◆ **To do**: Your answer must hold only the lines below from the line containing "J102 pin 2: AGND -> N3" through the line containing "R108: 39 (N4, N8) -> 39 (N8, N11)", each reproduced exactly.

[Start of section]

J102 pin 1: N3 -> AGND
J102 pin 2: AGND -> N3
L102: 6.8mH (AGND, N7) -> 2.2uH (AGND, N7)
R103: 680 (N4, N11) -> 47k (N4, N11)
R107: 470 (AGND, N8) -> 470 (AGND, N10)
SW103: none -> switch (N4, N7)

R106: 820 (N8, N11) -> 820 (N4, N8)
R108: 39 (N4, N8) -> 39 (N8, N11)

[End of section]
[Start of section]

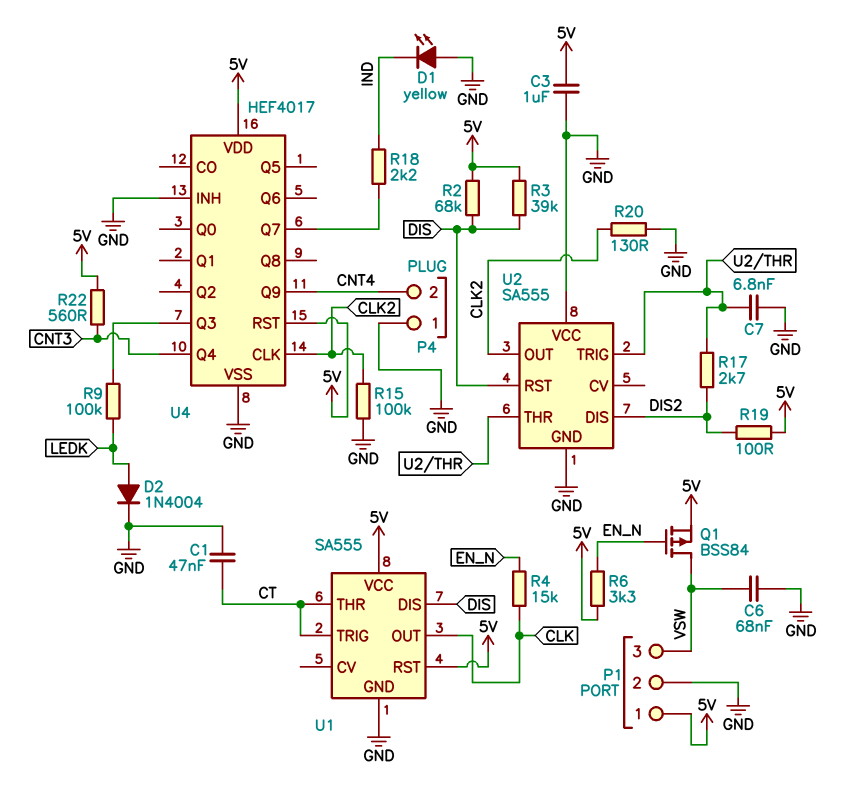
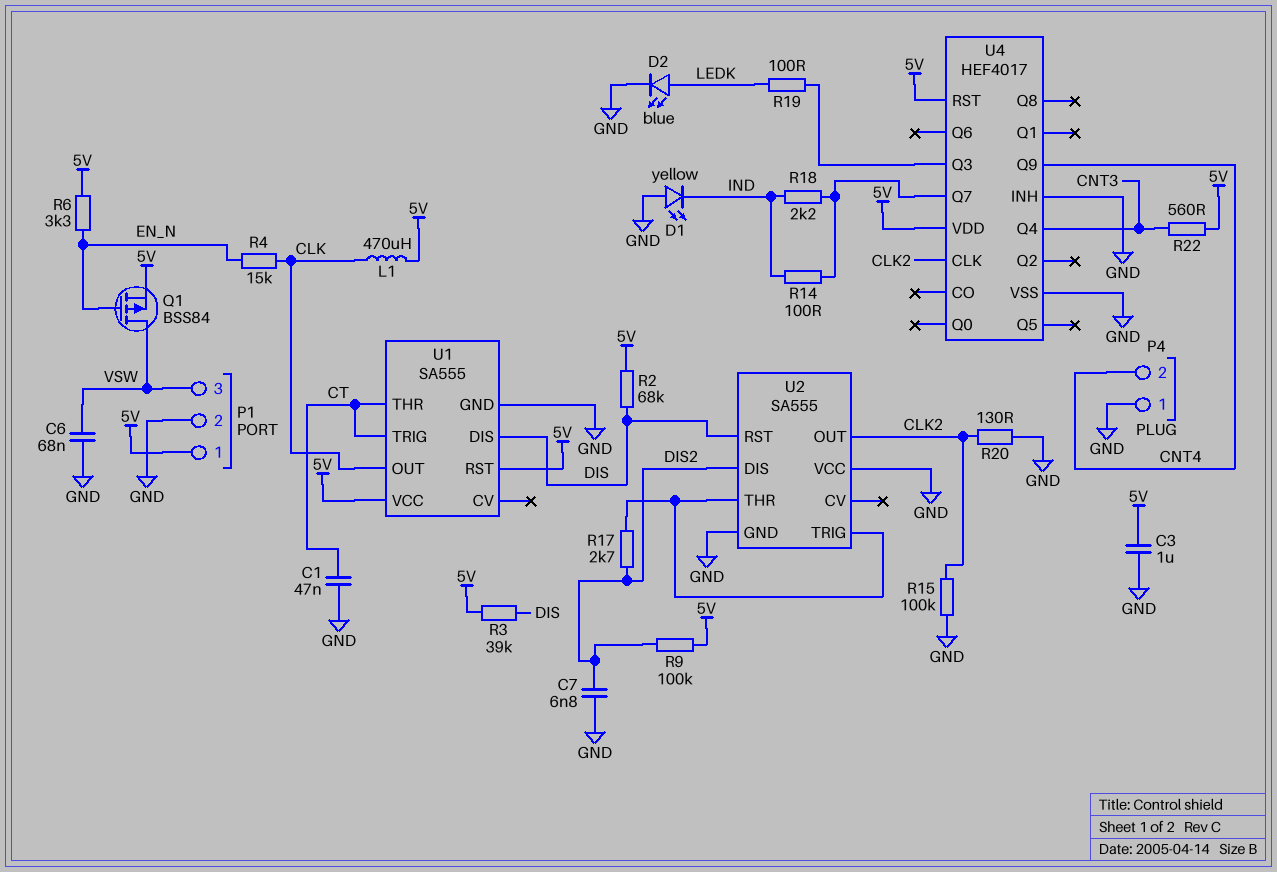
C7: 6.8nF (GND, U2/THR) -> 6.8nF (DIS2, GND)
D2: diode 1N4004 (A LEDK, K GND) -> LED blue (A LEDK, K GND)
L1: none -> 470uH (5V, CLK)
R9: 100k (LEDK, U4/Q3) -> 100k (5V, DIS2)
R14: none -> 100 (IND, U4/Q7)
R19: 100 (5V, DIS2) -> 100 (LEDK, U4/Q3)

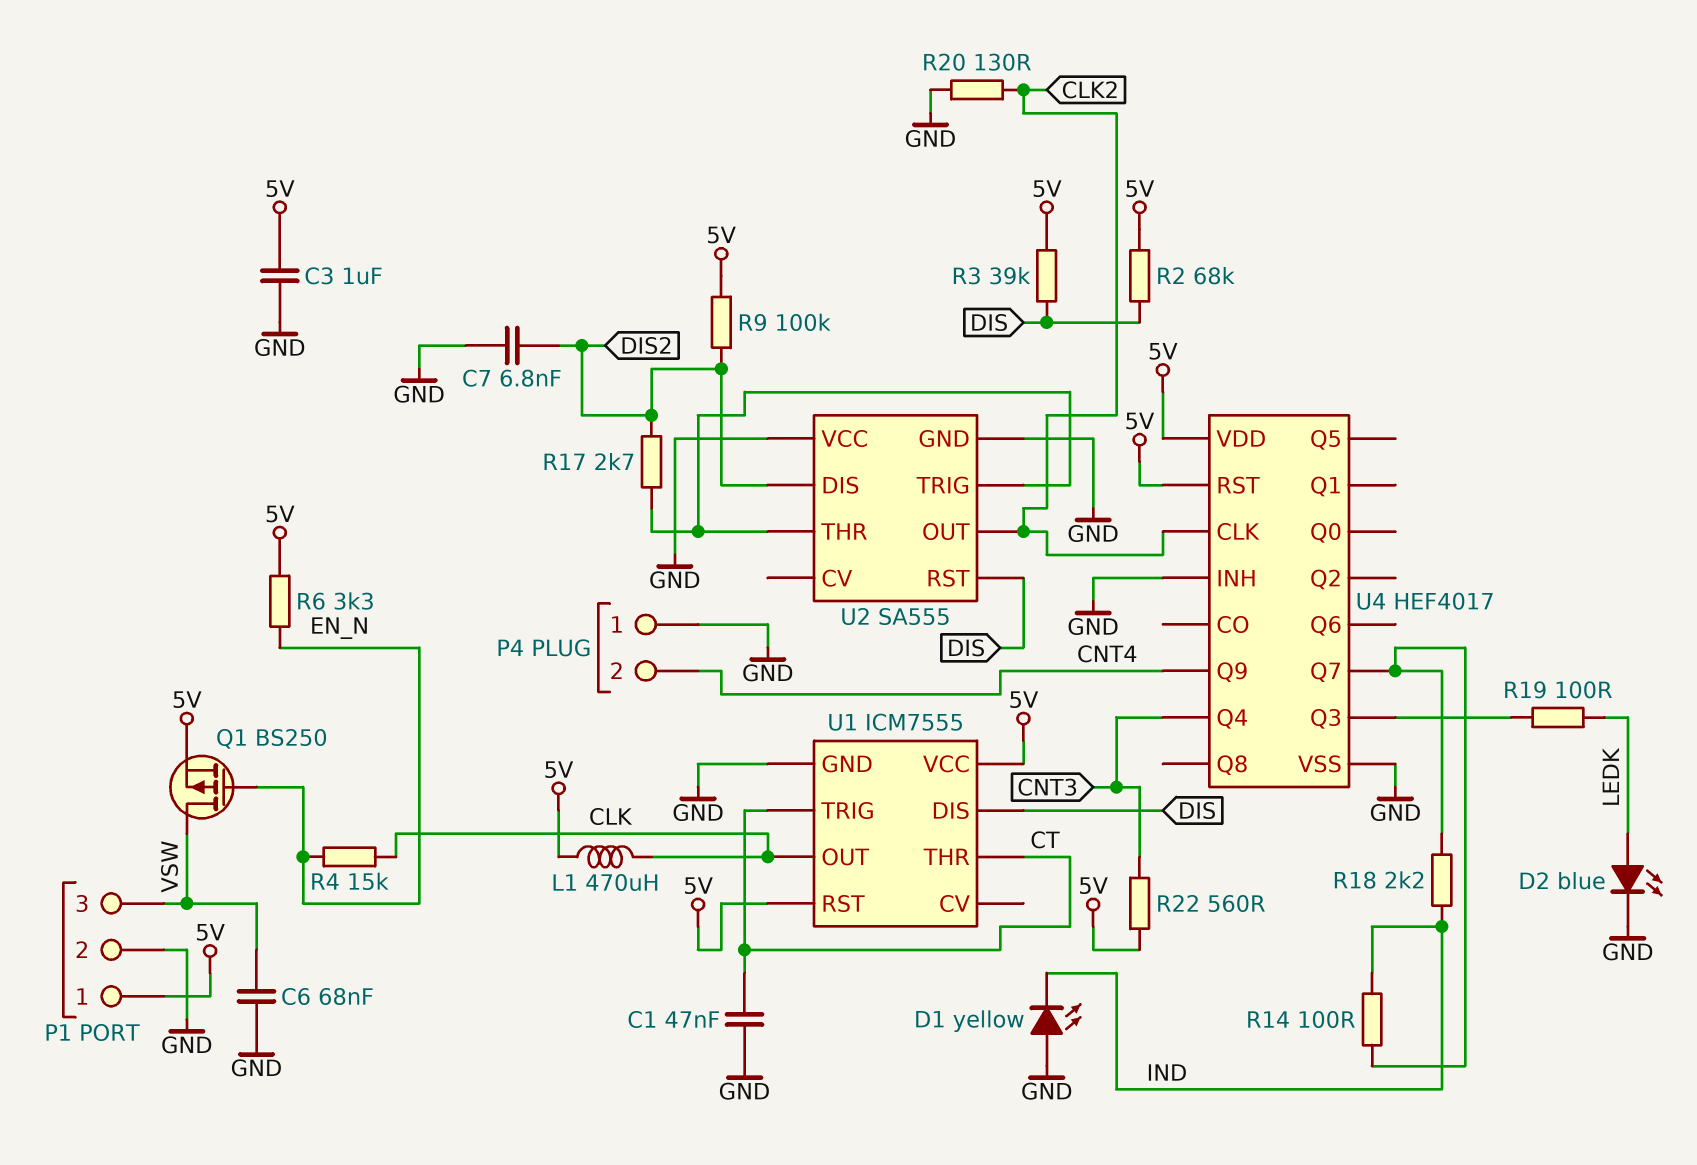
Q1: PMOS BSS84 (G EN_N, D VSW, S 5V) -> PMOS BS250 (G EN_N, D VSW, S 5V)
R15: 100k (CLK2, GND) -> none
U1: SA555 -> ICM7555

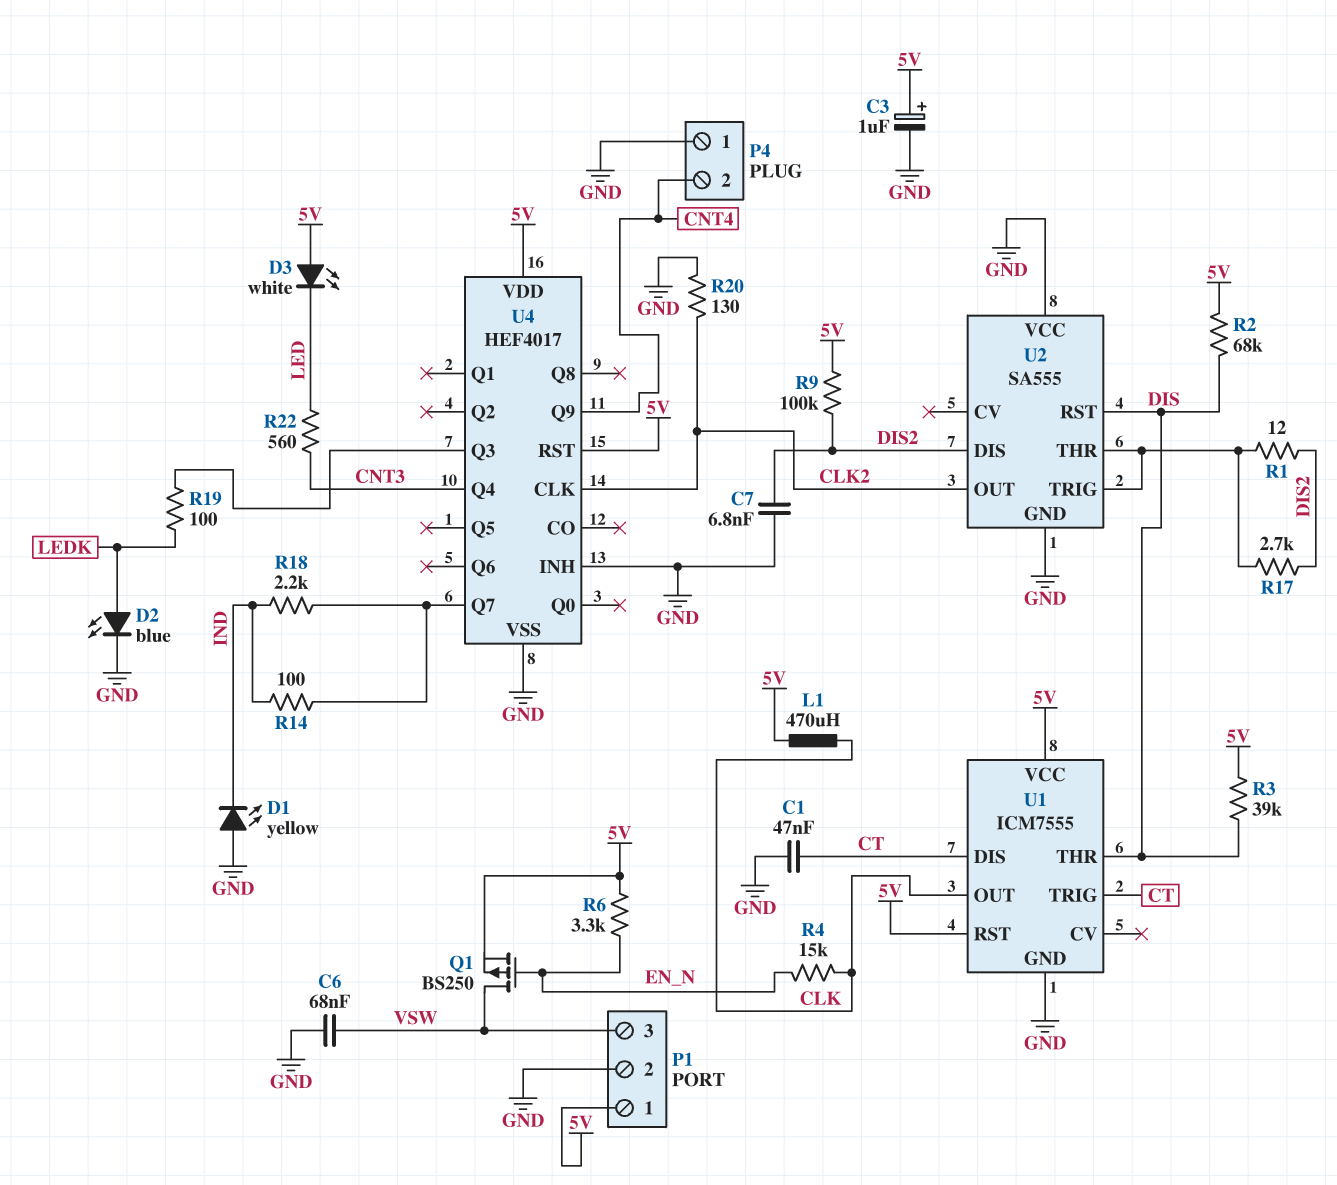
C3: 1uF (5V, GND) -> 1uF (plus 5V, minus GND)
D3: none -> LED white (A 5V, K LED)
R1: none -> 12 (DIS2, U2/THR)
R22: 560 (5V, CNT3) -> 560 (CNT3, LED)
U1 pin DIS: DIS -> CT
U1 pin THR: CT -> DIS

[End of section]

◆ **Answer for the task**:
J102 pin 2: AGND -> N3
L102: 6.8mH (AGND, N7) -> 2.2uH (AGND, N7)
R103: 680 (N4, N11) -> 47k (N4, N11)
R107: 470 (AGND, N8) -> 470 (AGND, N10)
SW103: none -> switch (N4, N7)

R106: 820 (N8, N11) -> 820 (N4, N8)
R108: 39 (N4, N8) -> 39 (N8, N11)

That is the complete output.